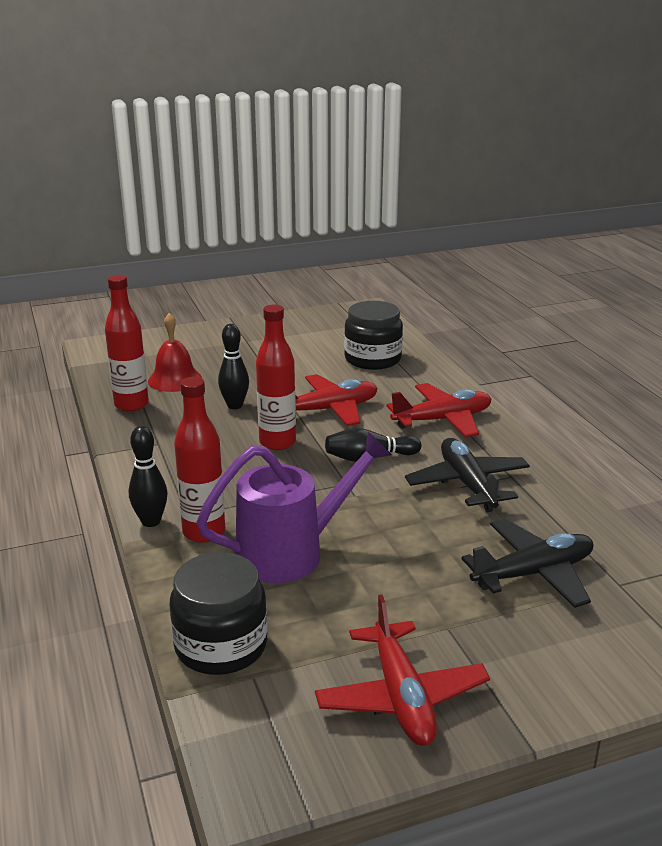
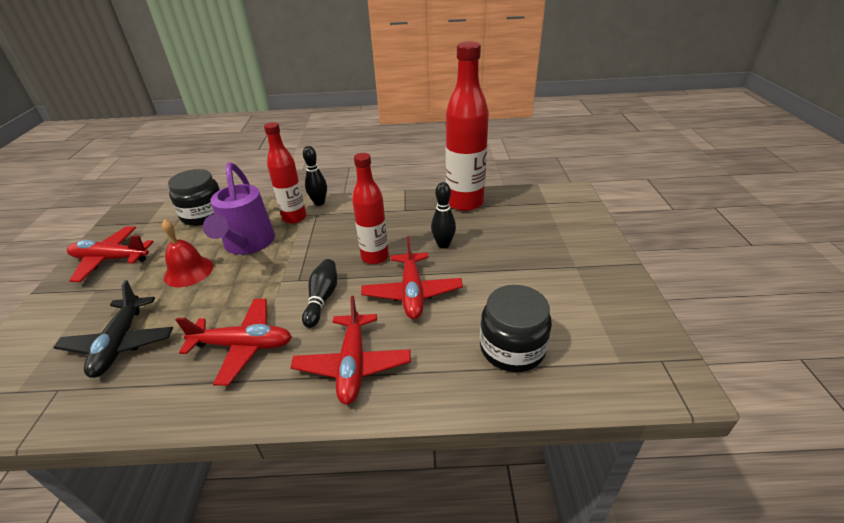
camera: 110 degrees right, 10 degrees up
red bottle [105,275,149,412] -> red bottle [445,42,489,211], size x1.56
red bell [148,313,202,392] -> red bell moved to [162,219,213,287]
black plane [405,438,530,512] -> red plane [176,299,292,386]

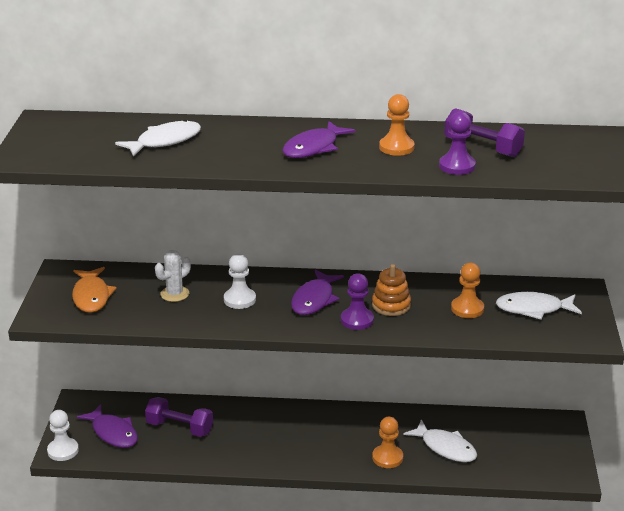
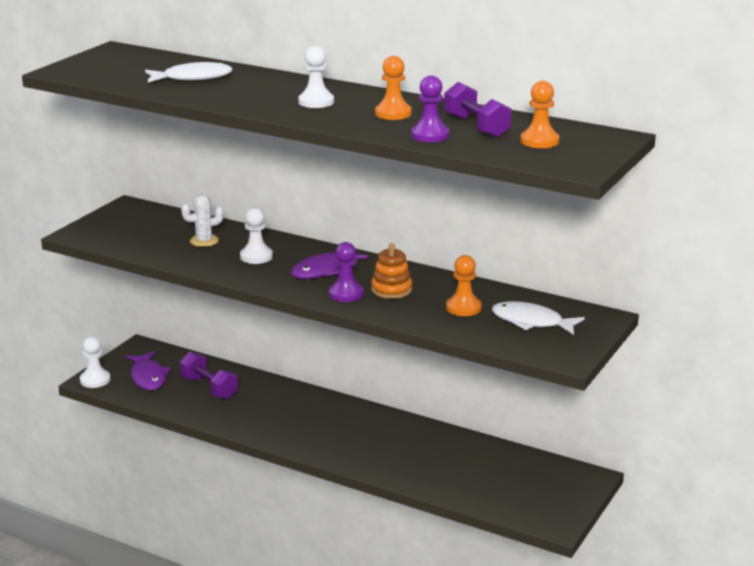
camera: 25 degrees right, 5 degrees down
orange fish [72,267,117,313] -> none
purple fish [282,121,356,158] -> white pawn [298,45,334,108]
orange pawn [372,417,403,468] -> orange pawn moved to [520,81,559,148]
white fish [403,419,477,462] -> none

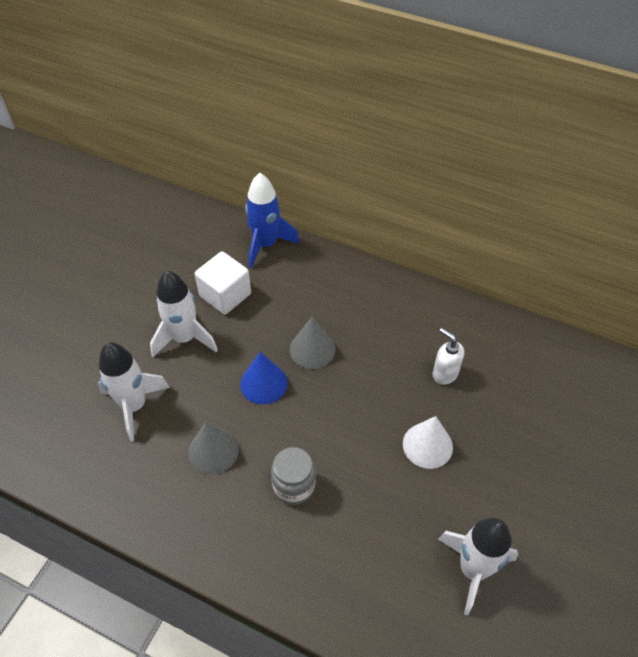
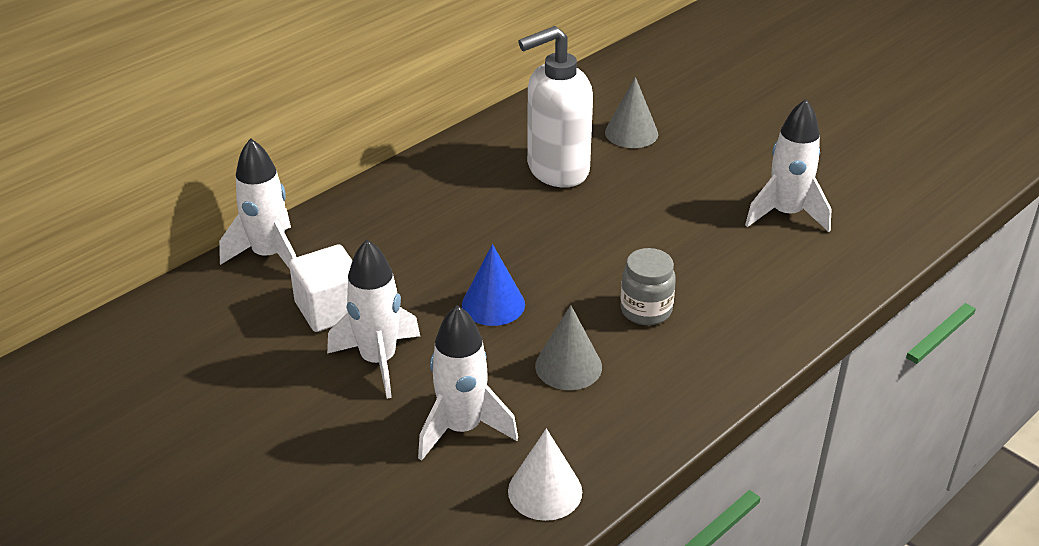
camera: 70 degrees left, 15 degrees down
blue rocket [245,173,300,269] -> white rocket [219,138,296,269]
grey cone [290,317,335,369] -> grey cone moved to [605,77,658,148]
white cone [403,416,453,469] -> white cone moved to [508,429,582,521]
white soap dispenser [433,328,464,385] -> white soap dispenser [518,26,593,187], size x2.11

Assigned task:
Exactly as they appear, transcribe the lines from the top of the material above through the line with "black plane [405,438,530,512]". Omit any picture.

Response:
camera: 110 degrees right, 10 degrees up
red bottle [105,275,149,412] -> red bottle [445,42,489,211], size x1.56
red bell [148,313,202,392] -> red bell moved to [162,219,213,287]
black plane [405,438,530,512] -> red plane [176,299,292,386]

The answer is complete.